[TASK TO CARRY OUT] Omit every image, and transcribe the remaining entries exactly as given.

=== Begin Enclosure ===

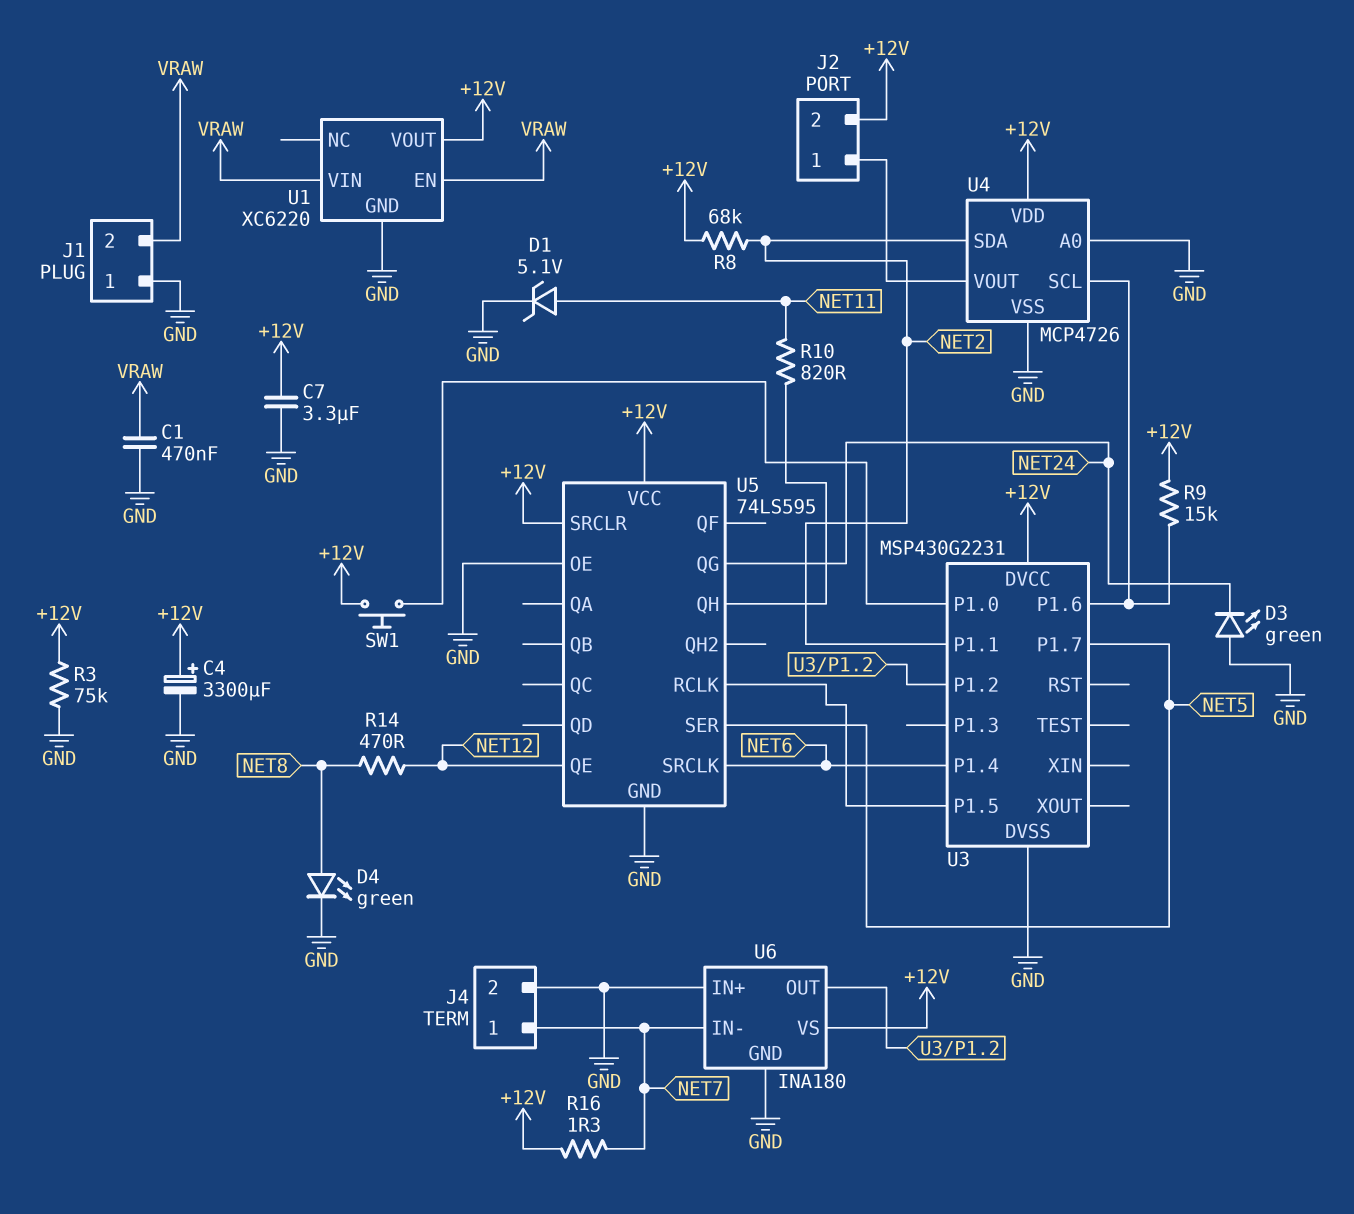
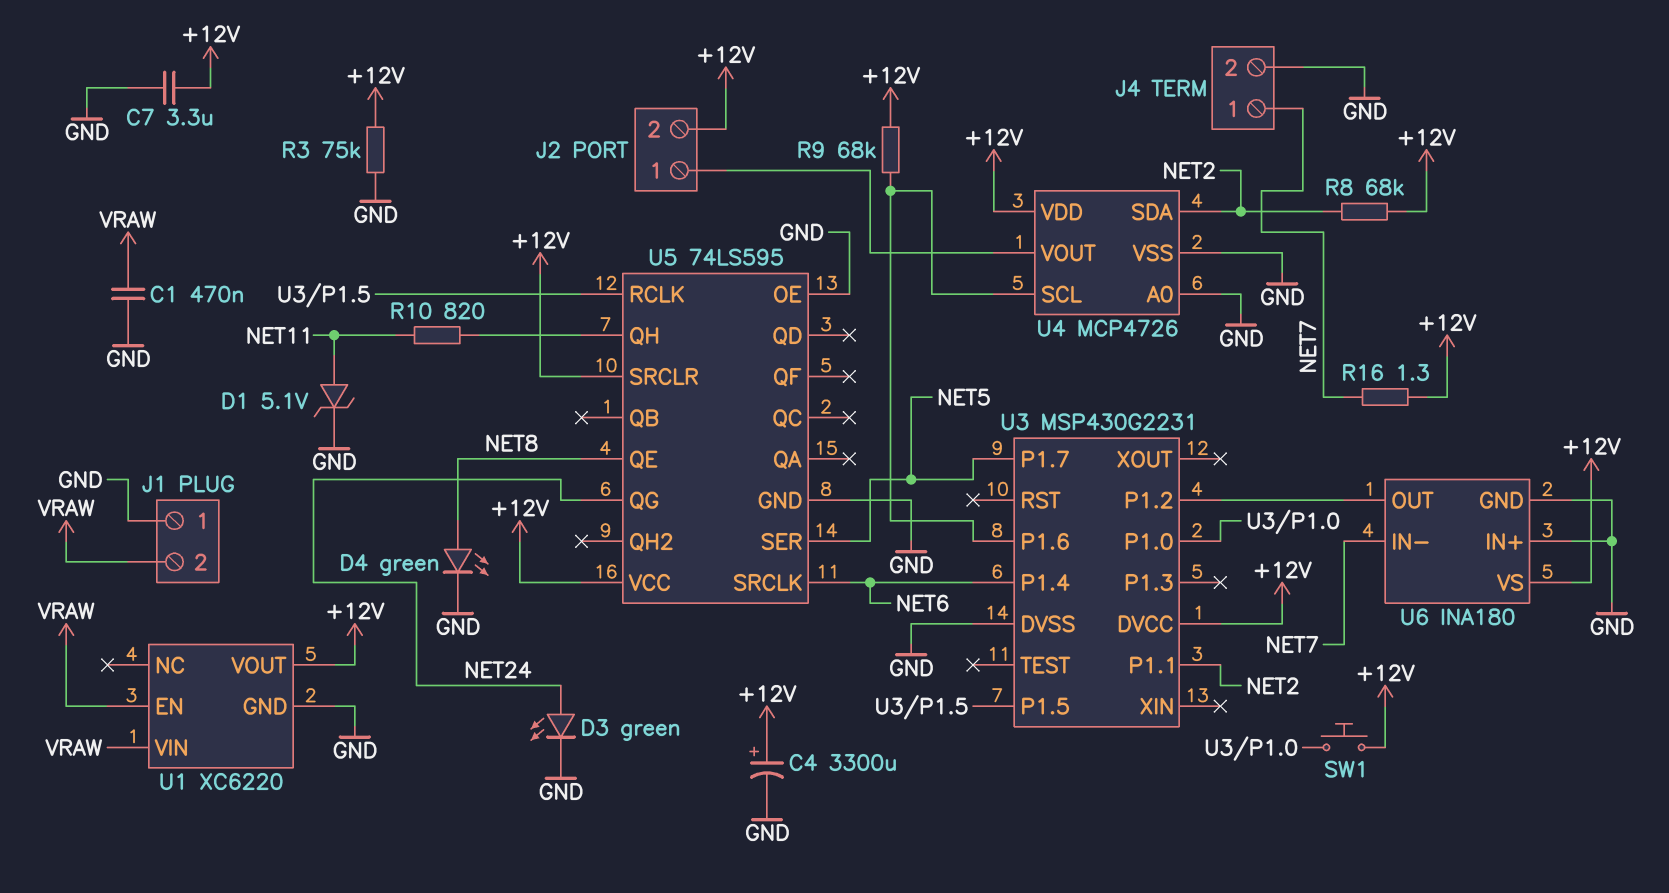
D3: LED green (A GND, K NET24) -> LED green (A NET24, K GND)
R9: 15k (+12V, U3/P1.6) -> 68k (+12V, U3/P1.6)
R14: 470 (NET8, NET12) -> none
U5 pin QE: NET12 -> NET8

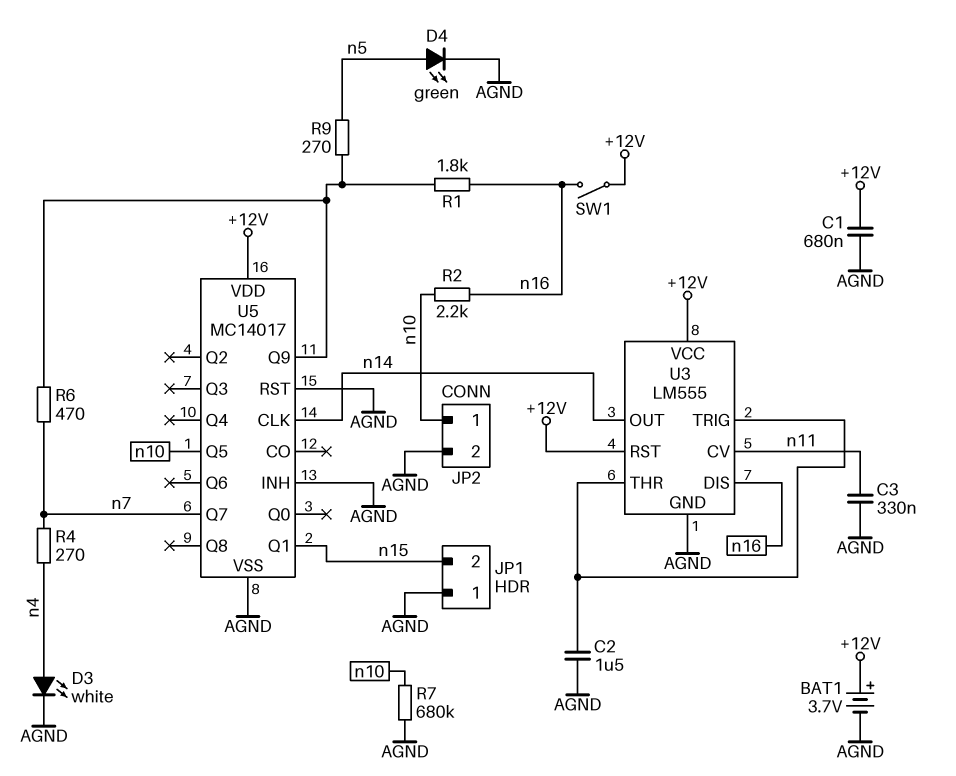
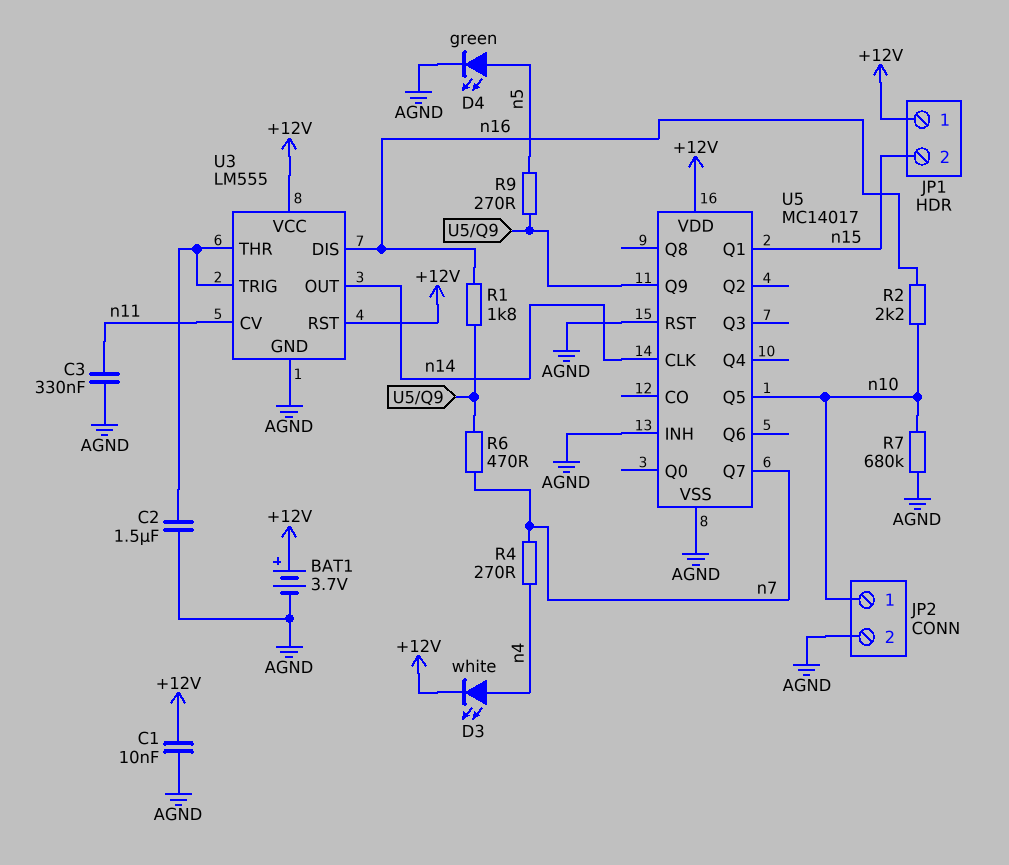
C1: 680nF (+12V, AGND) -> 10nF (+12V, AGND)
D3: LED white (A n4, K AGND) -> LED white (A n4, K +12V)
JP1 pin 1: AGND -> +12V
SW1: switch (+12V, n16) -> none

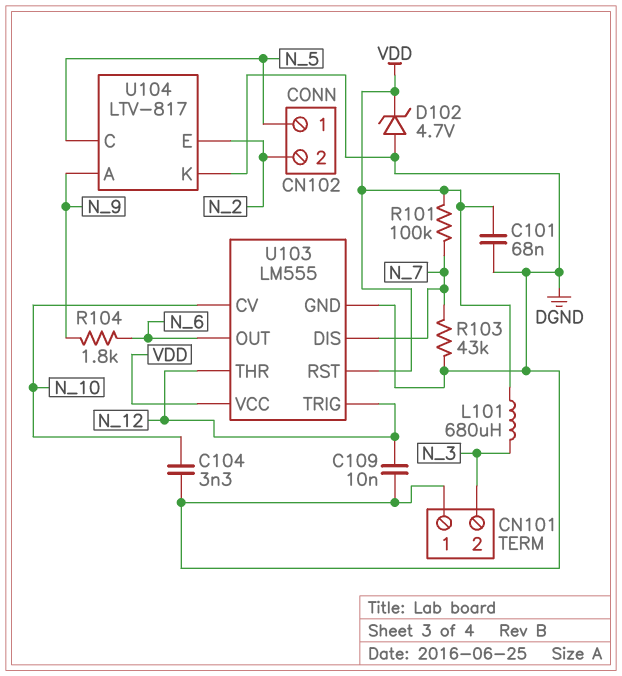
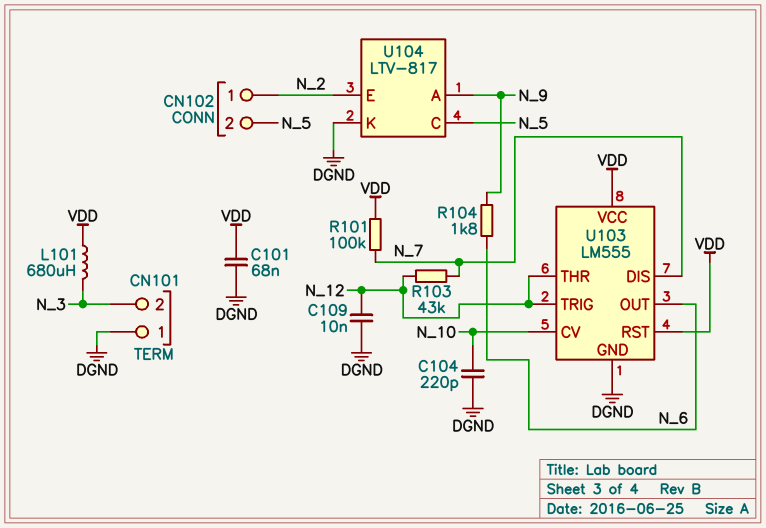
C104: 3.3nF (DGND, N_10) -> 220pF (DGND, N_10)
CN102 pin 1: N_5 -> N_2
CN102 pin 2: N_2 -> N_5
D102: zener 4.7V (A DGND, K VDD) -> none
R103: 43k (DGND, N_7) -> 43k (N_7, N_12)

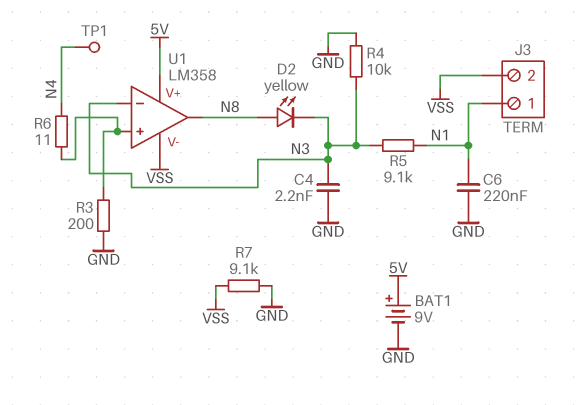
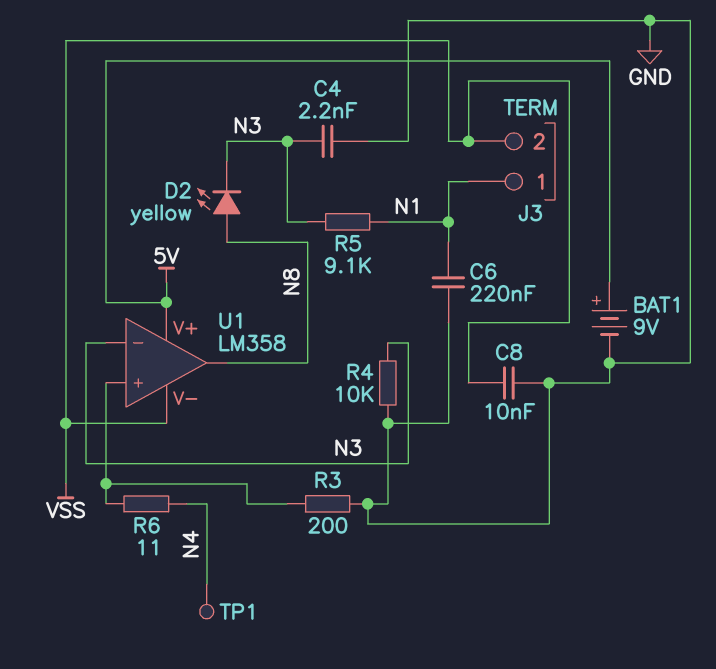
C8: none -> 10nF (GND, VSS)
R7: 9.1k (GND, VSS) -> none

=== End Enclosure ===

[EXERCISE OUTPUT]
D3: LED green (A GND, K NET24) -> LED green (A NET24, K GND)
R9: 15k (+12V, U3/P1.6) -> 68k (+12V, U3/P1.6)
R14: 470 (NET8, NET12) -> none
U5 pin QE: NET12 -> NET8

C1: 680nF (+12V, AGND) -> 10nF (+12V, AGND)
D3: LED white (A n4, K AGND) -> LED white (A n4, K +12V)
JP1 pin 1: AGND -> +12V
SW1: switch (+12V, n16) -> none

C104: 3.3nF (DGND, N_10) -> 220pF (DGND, N_10)
CN102 pin 1: N_5 -> N_2
CN102 pin 2: N_2 -> N_5
D102: zener 4.7V (A DGND, K VDD) -> none
R103: 43k (DGND, N_7) -> 43k (N_7, N_12)

C8: none -> 10nF (GND, VSS)
R7: 9.1k (GND, VSS) -> none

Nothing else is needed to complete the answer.